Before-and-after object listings

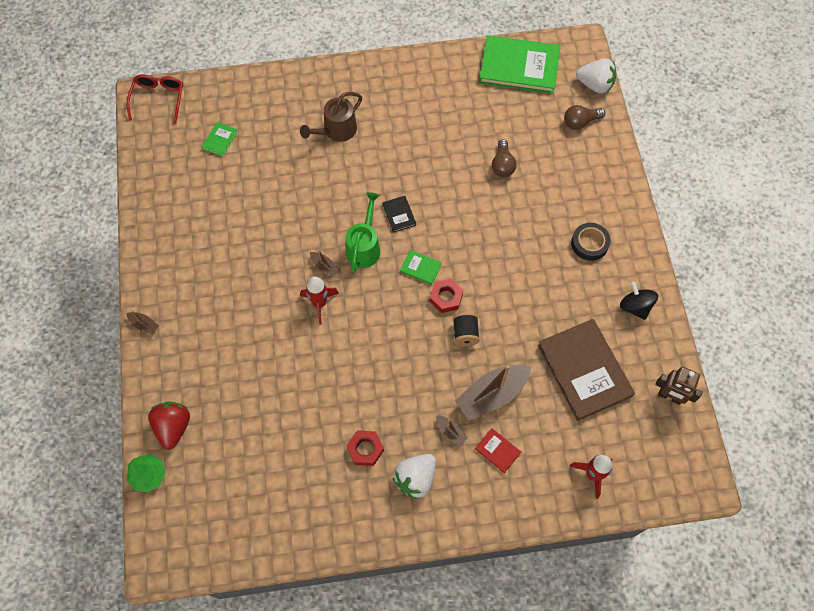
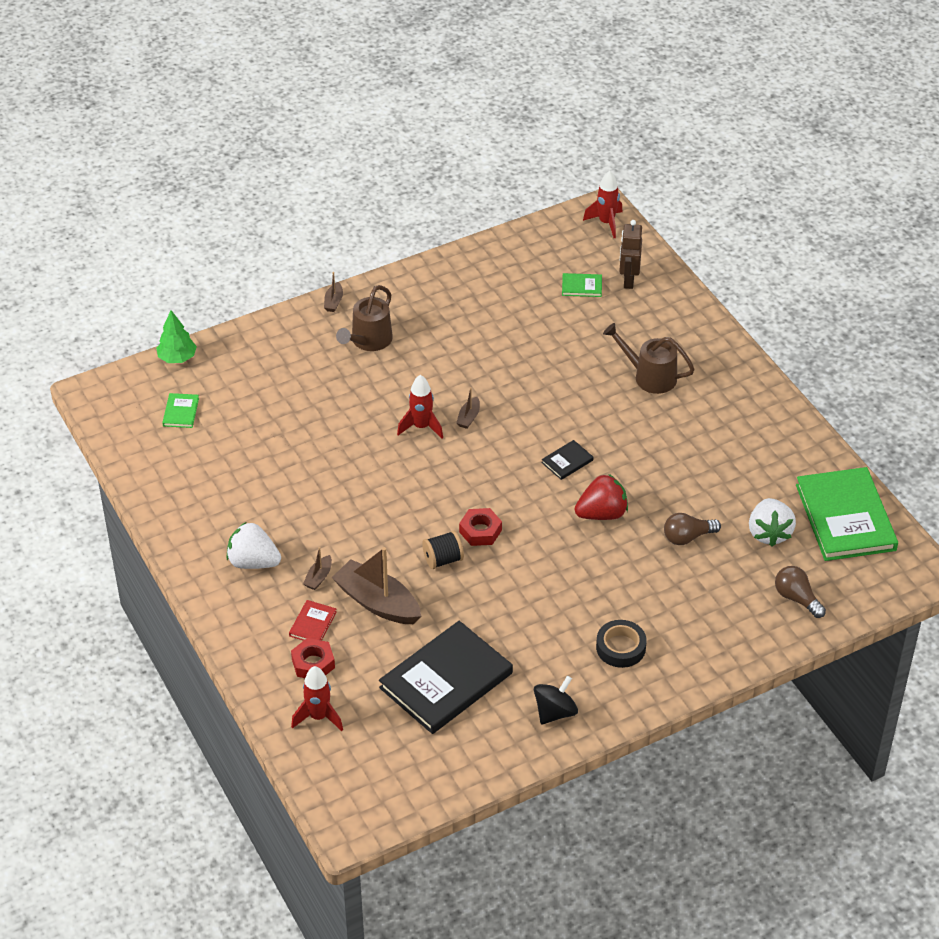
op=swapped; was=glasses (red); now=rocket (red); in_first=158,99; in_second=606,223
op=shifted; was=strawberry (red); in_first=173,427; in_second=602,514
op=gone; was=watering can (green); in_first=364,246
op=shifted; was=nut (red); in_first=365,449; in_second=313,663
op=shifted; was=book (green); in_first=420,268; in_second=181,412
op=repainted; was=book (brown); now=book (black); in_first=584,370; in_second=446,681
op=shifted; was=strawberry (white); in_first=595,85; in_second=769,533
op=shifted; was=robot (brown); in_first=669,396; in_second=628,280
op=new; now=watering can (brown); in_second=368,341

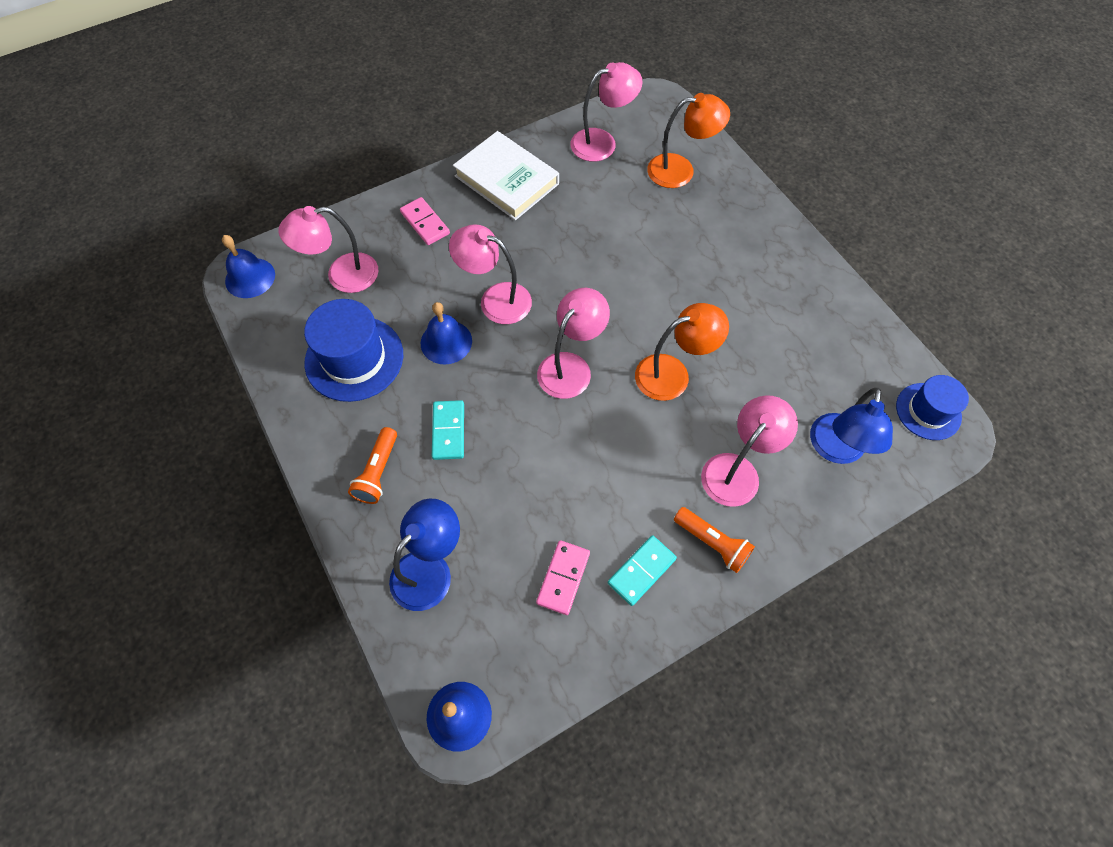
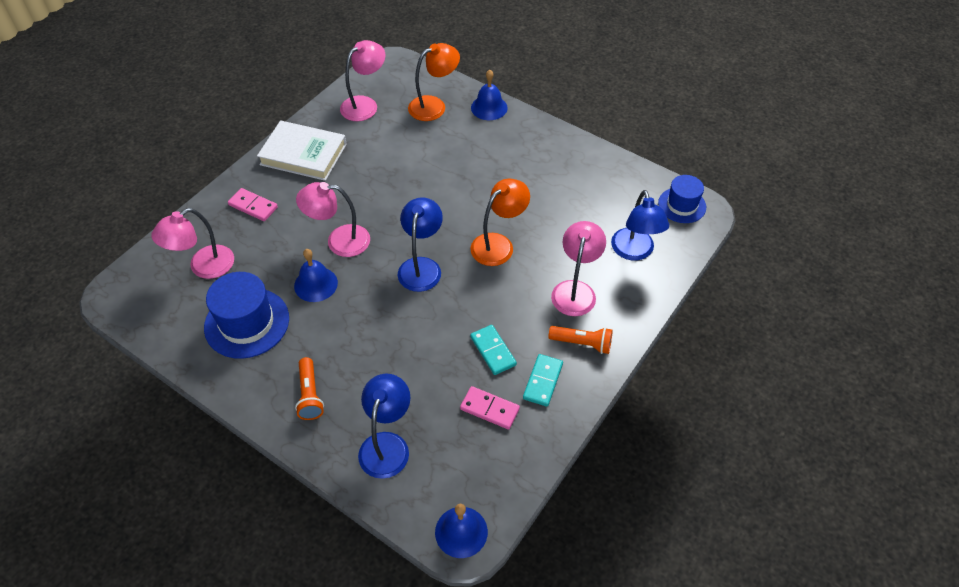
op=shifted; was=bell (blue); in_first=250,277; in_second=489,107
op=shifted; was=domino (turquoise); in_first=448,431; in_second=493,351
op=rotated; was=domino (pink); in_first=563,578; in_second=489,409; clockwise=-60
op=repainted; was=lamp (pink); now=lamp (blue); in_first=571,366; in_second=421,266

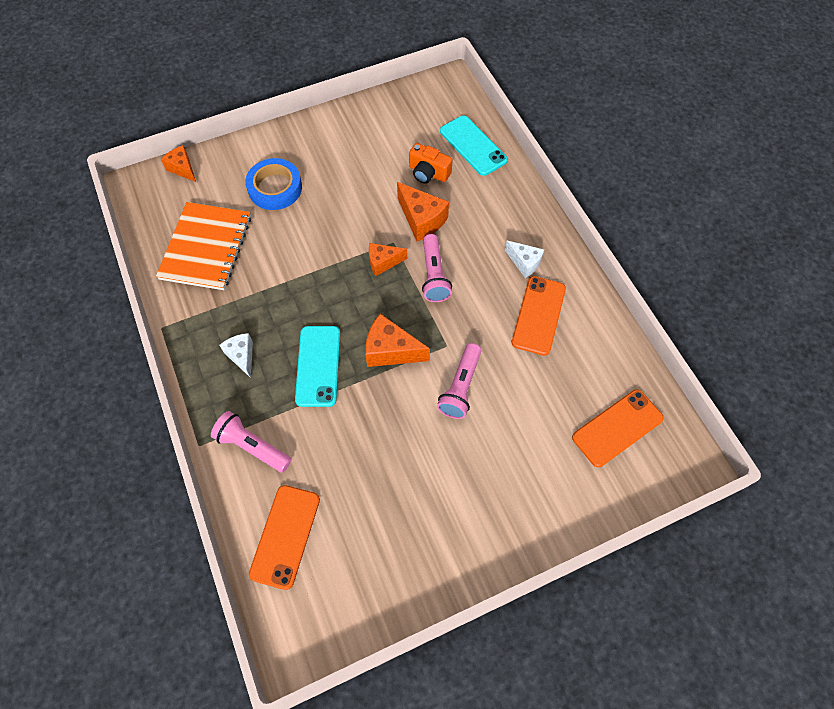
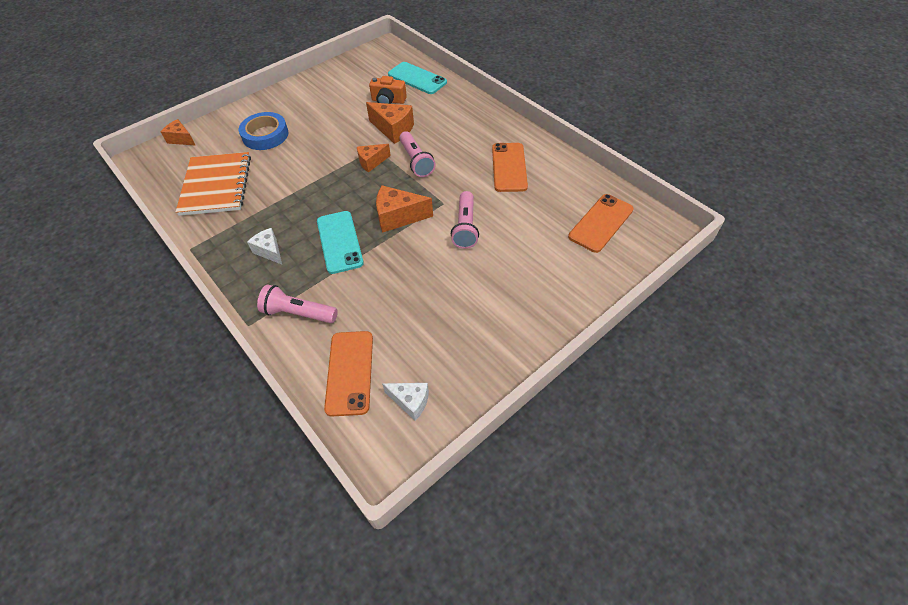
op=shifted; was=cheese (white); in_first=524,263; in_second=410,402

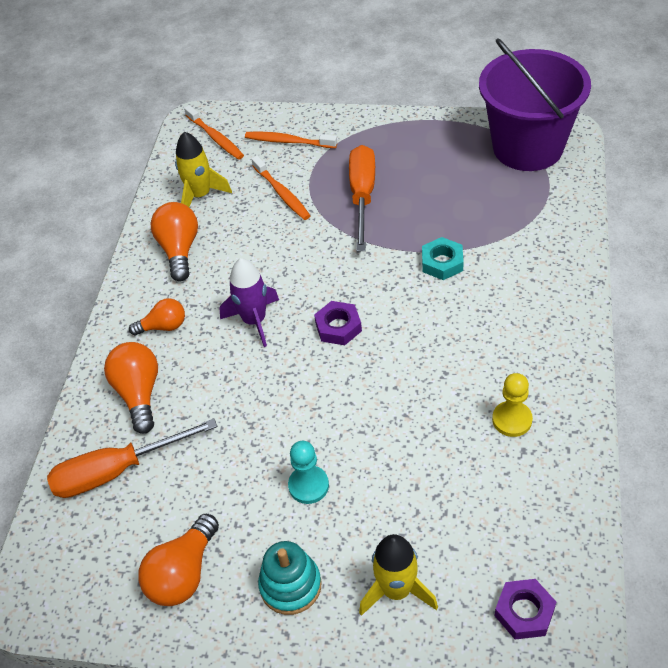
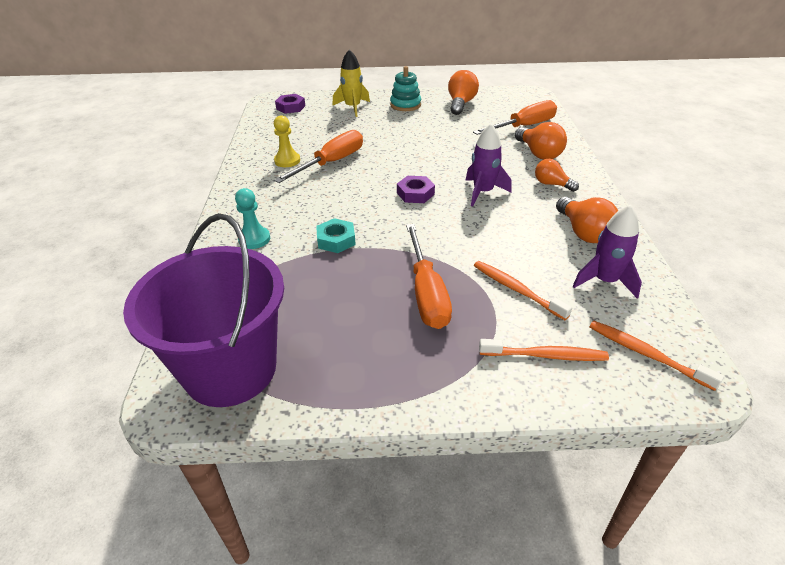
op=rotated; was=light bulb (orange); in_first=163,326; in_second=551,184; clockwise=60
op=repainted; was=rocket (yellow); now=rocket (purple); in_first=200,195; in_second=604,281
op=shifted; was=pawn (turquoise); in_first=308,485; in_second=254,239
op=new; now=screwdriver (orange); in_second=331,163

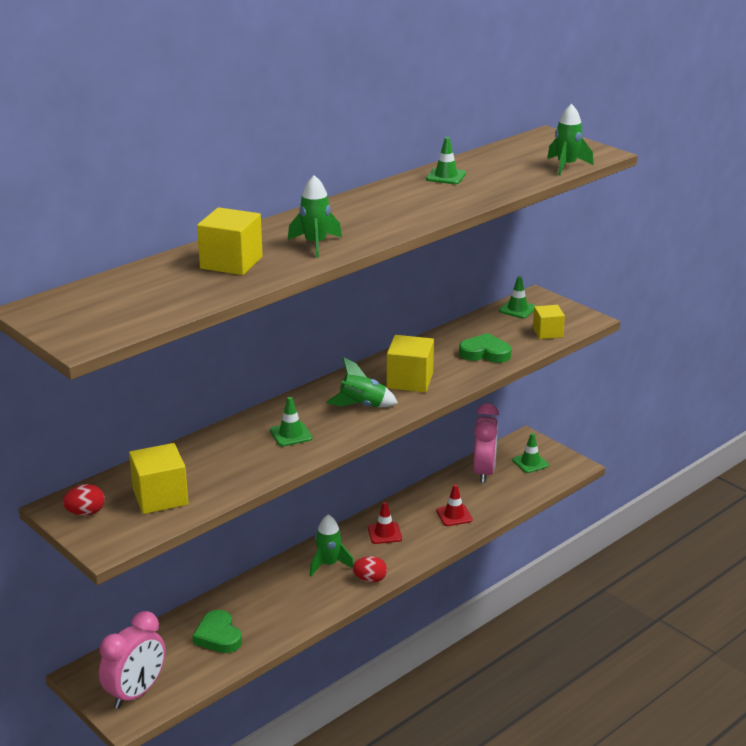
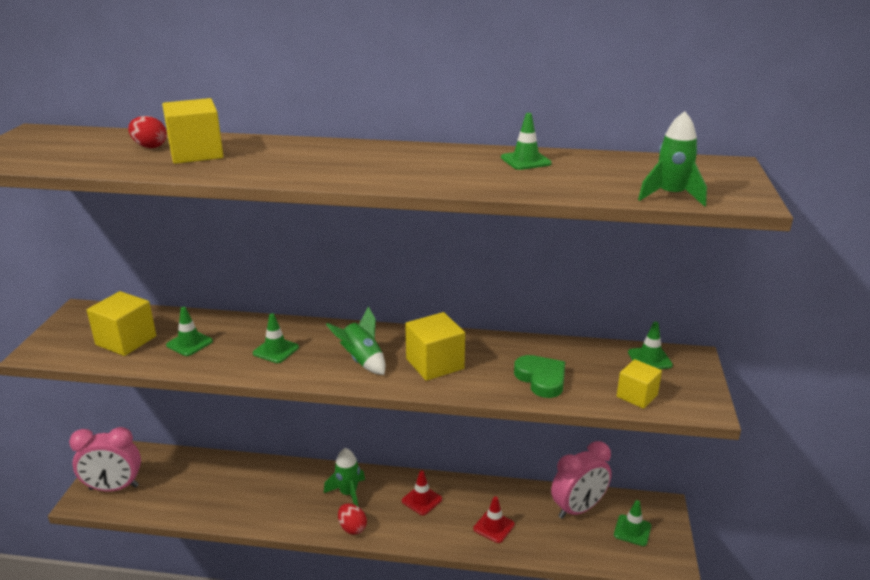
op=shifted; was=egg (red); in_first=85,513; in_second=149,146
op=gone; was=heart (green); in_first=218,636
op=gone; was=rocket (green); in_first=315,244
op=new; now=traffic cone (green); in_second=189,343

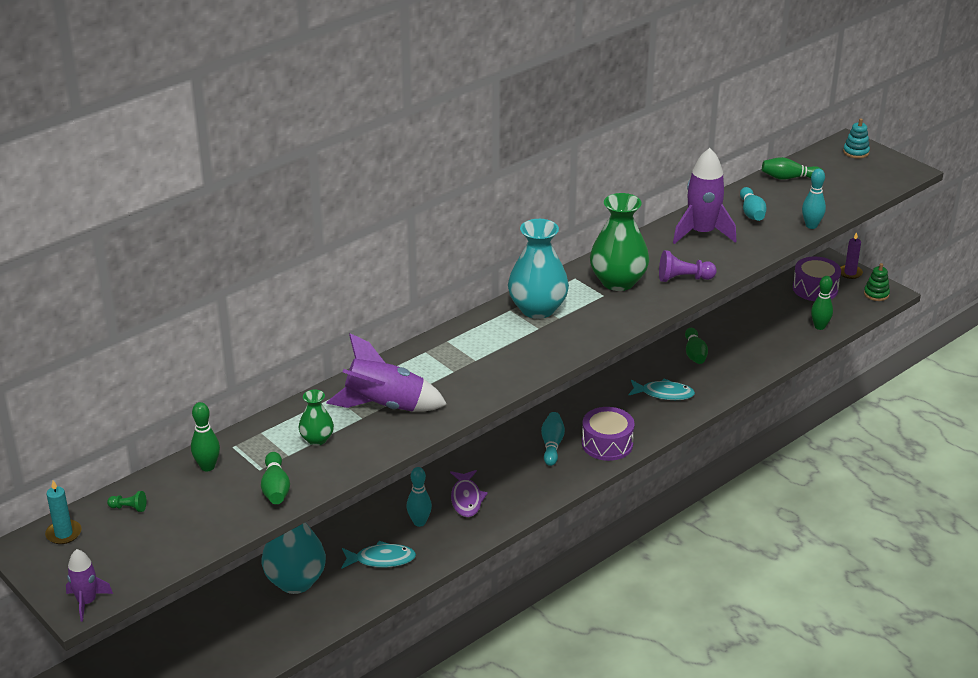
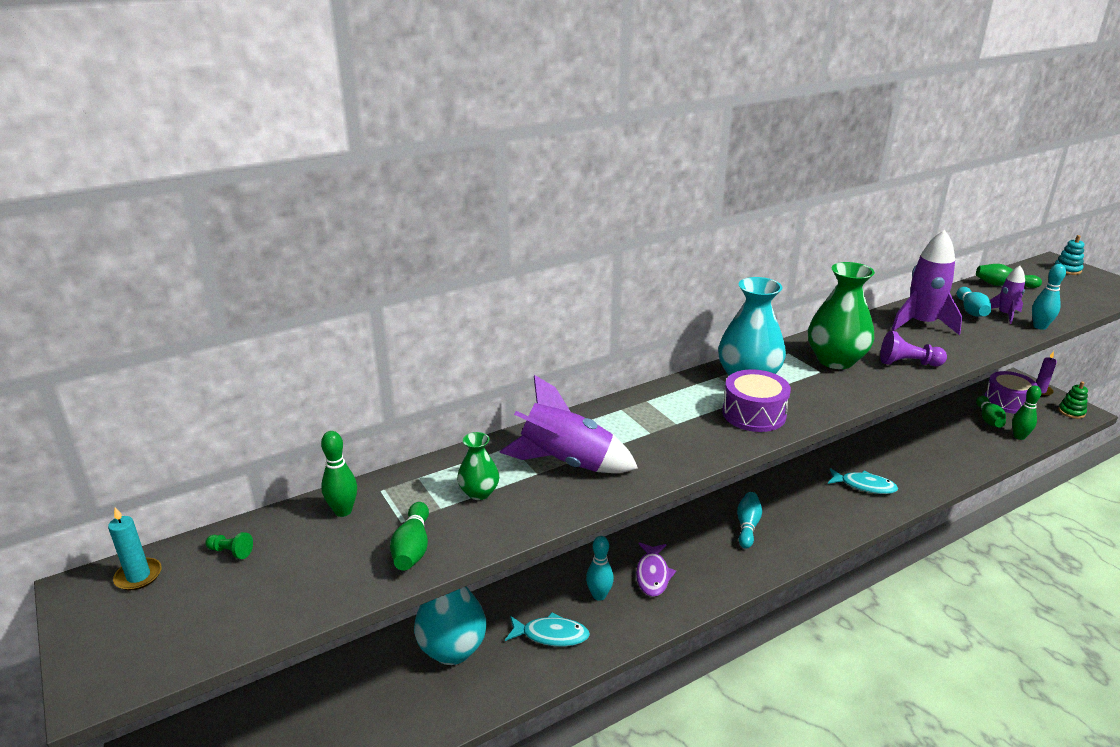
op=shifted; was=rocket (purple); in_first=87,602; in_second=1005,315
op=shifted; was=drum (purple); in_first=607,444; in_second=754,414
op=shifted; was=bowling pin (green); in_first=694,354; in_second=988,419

ACTIVITY →
Your task is to set down every entry exactly, leaving out any picture it contains.

ANSWER BOX →
op=swapped; was=glasses (red); now=rocket (red); in_first=158,99; in_second=606,223
op=shifted; was=strawberry (red); in_first=173,427; in_second=602,514
op=gone; was=watering can (green); in_first=364,246
op=shifted; was=nut (red); in_first=365,449; in_second=313,663
op=shifted; was=book (green); in_first=420,268; in_second=181,412
op=repainted; was=book (brown); now=book (black); in_first=584,370; in_second=446,681
op=shifted; was=strawberry (white); in_first=595,85; in_second=769,533
op=shifted; was=robot (brown); in_first=669,396; in_second=628,280
op=new; now=watering can (brown); in_second=368,341

op=shifted; was=bell (blue); in_first=250,277; in_second=489,107
op=shifted; was=domino (turquoise); in_first=448,431; in_second=493,351
op=rotated; was=domino (pink); in_first=563,578; in_second=489,409; clockwise=-60
op=repainted; was=lamp (pink); now=lamp (blue); in_first=571,366; in_second=421,266

op=shifted; was=cheese (white); in_first=524,263; in_second=410,402

op=rotated; was=light bulb (orange); in_first=163,326; in_second=551,184; clockwise=60
op=repainted; was=rocket (yellow); now=rocket (purple); in_first=200,195; in_second=604,281
op=shifted; was=pawn (turquoise); in_first=308,485; in_second=254,239
op=new; now=screwdriver (orange); in_second=331,163

op=shifted; was=egg (red); in_first=85,513; in_second=149,146
op=gone; was=heart (green); in_first=218,636
op=gone; was=rocket (green); in_first=315,244
op=new; now=traffic cone (green); in_second=189,343

op=shifted; was=rocket (purple); in_first=87,602; in_second=1005,315
op=shifted; was=drum (purple); in_first=607,444; in_second=754,414
op=shifted; was=bowling pin (green); in_first=694,354; in_second=988,419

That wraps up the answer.